DIRECTIONS
A faithful, complete transcript of the entries below, without pictures, should be returned.

WORKING DATA
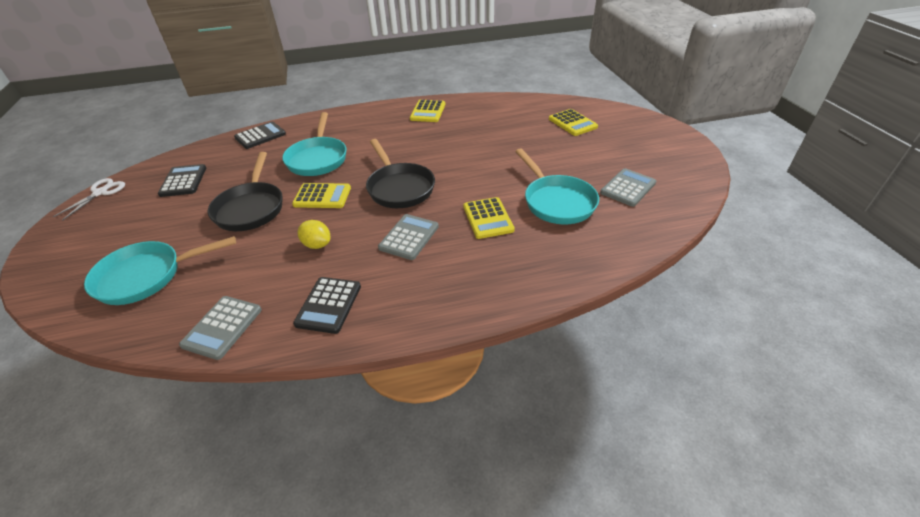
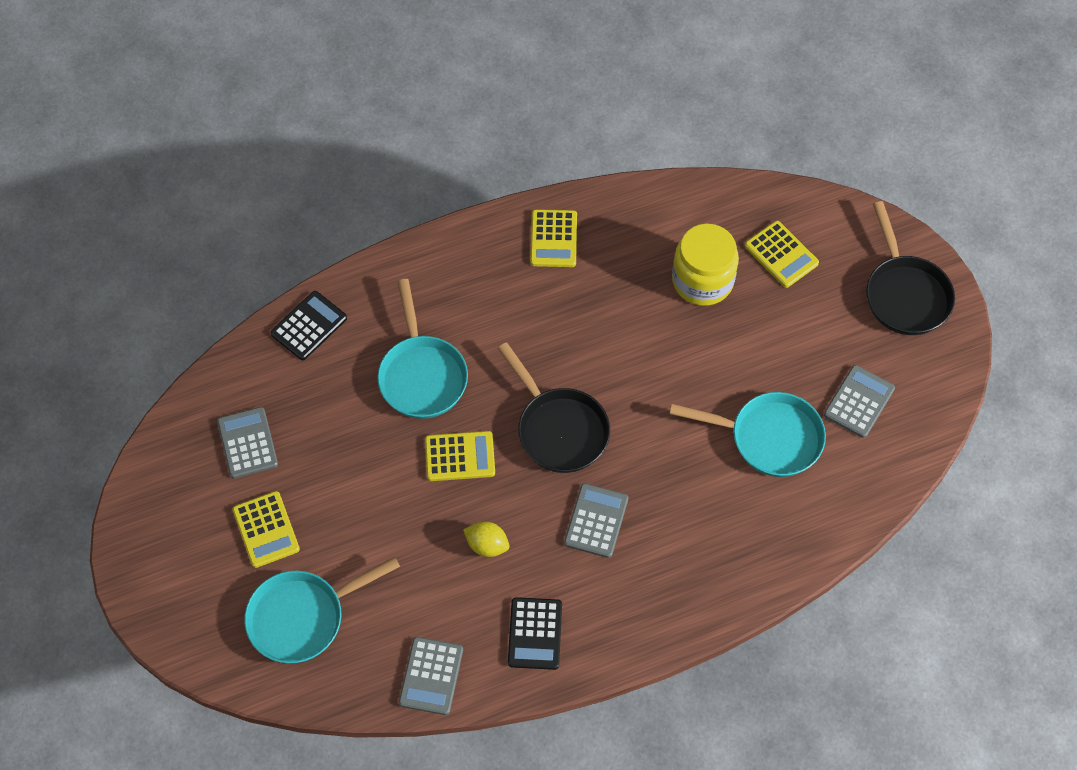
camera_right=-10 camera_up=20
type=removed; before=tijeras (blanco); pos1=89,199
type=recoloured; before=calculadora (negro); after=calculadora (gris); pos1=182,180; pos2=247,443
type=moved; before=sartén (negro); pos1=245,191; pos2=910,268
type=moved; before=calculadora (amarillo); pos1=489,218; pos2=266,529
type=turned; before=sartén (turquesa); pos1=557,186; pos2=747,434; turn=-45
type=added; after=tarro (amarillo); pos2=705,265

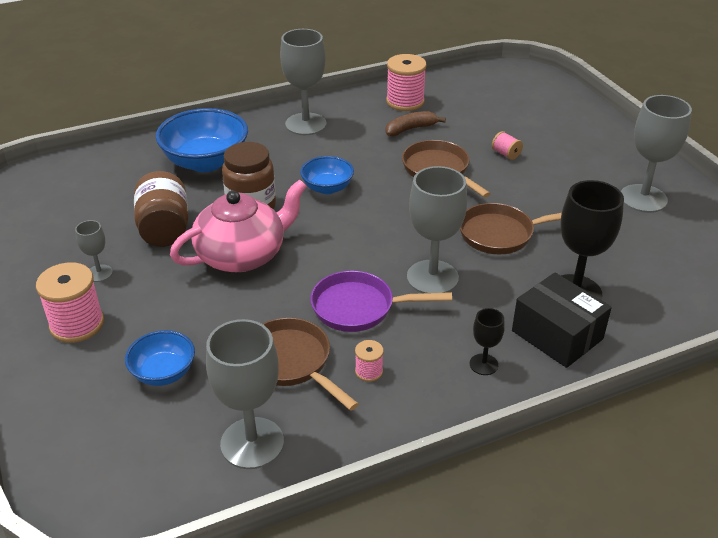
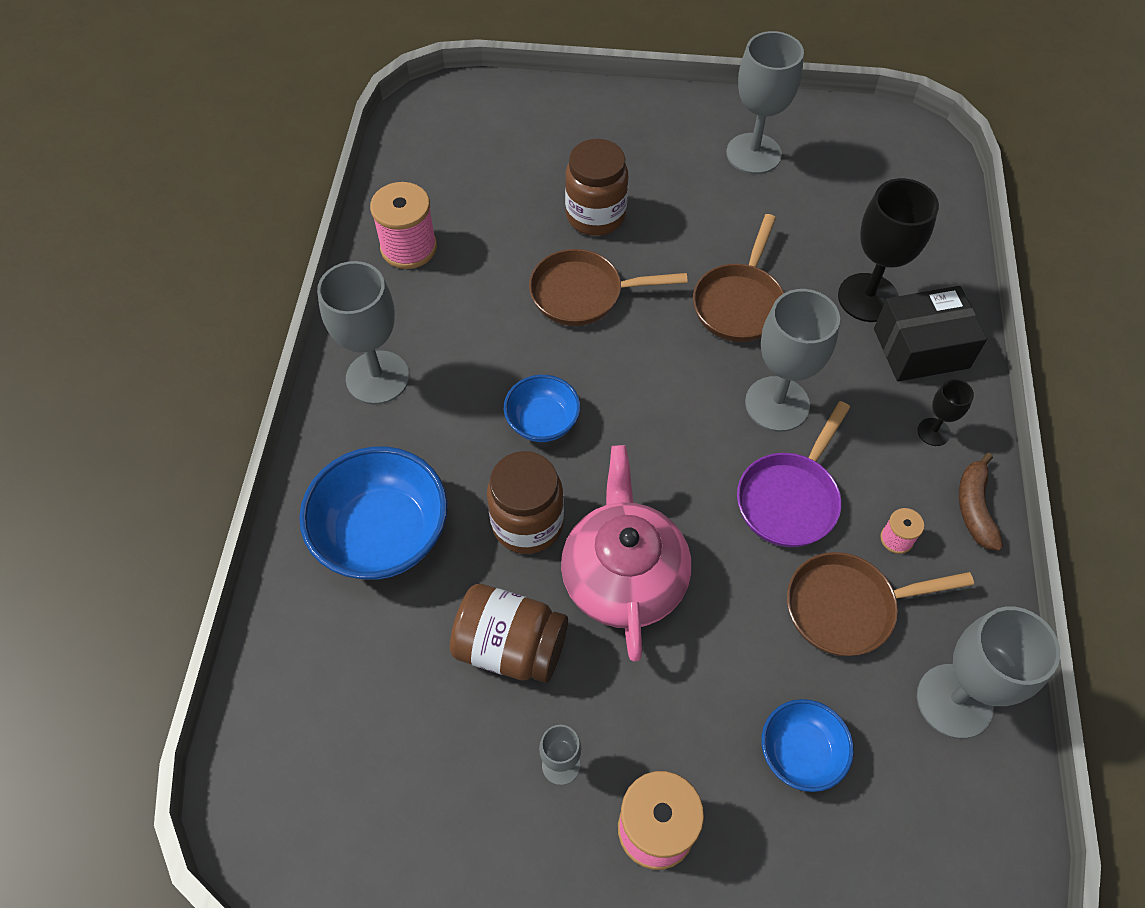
camera_right=-60 camera_up=20
type=moved; before=plátano (marrón); pos1=415,123; pos2=981,502
type=replaced; before=carrete (rosa); after=tarro (marrón); pos1=507,145; pos2=596,187

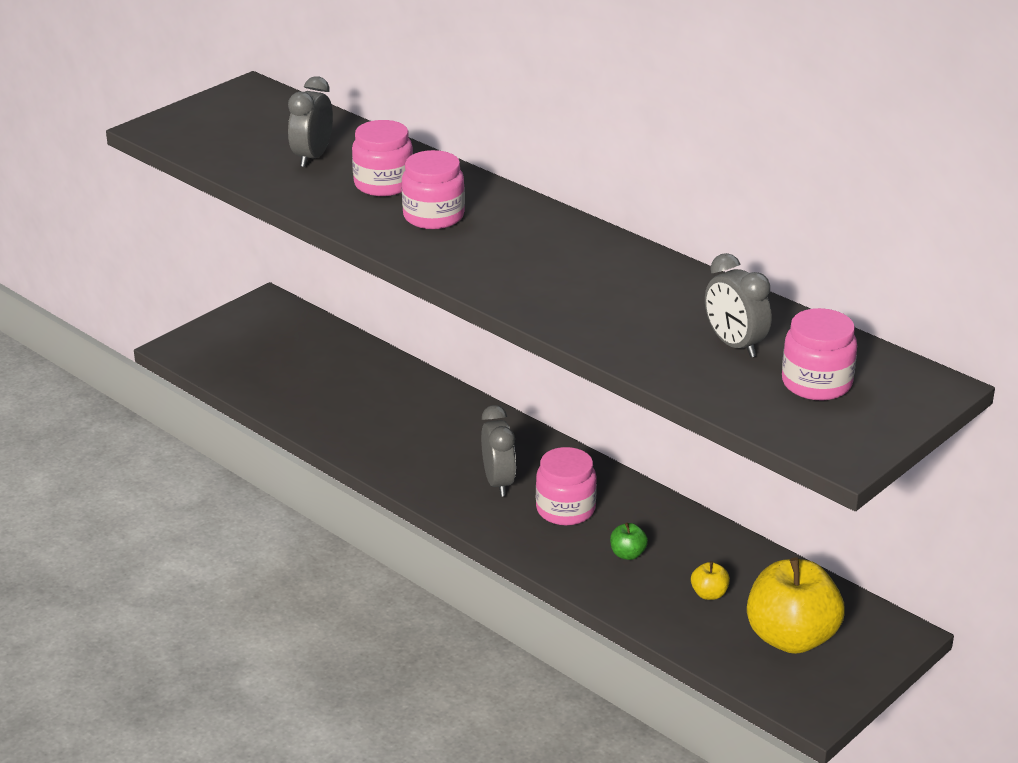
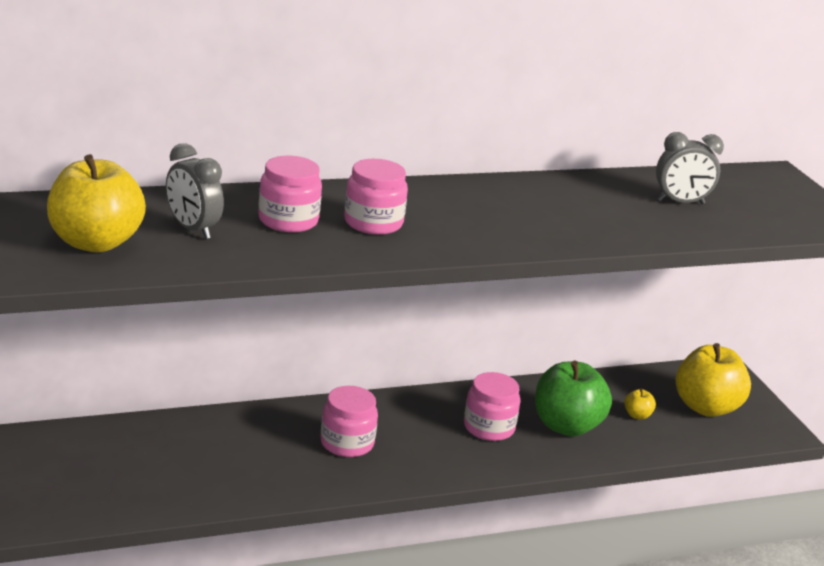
camera_right=-65 camera_up=-5
type=removed; before=despertador (gris); pos1=498,451
type=resized; before=manzana (verde); pos1=629,541; pos2=573,399; scale=2.4
type=moved; before=tarro (rosa); pos1=819,354; pos2=349,421
type=added; after=manzana (amarillo); pos2=96,203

ANSWER SECTION
camera_right=-10 camera_up=20
type=removed; before=tijeras (blanco); pos1=89,199
type=recoloured; before=calculadora (negro); after=calculadora (gris); pos1=182,180; pos2=247,443
type=moved; before=sartén (negro); pos1=245,191; pos2=910,268
type=moved; before=calculadora (amarillo); pos1=489,218; pos2=266,529
type=turned; before=sartén (turquesa); pos1=557,186; pos2=747,434; turn=-45
type=added; after=tarro (amarillo); pos2=705,265

camera_right=-60 camera_up=20
type=moved; before=plátano (marrón); pos1=415,123; pos2=981,502
type=replaced; before=carrete (rosa); after=tarro (marrón); pos1=507,145; pos2=596,187

camera_right=-65 camera_up=-5
type=removed; before=despertador (gris); pos1=498,451
type=resized; before=manzana (verde); pos1=629,541; pos2=573,399; scale=2.4
type=moved; before=tarro (rosa); pos1=819,354; pos2=349,421
type=added; after=manzana (amarillo); pos2=96,203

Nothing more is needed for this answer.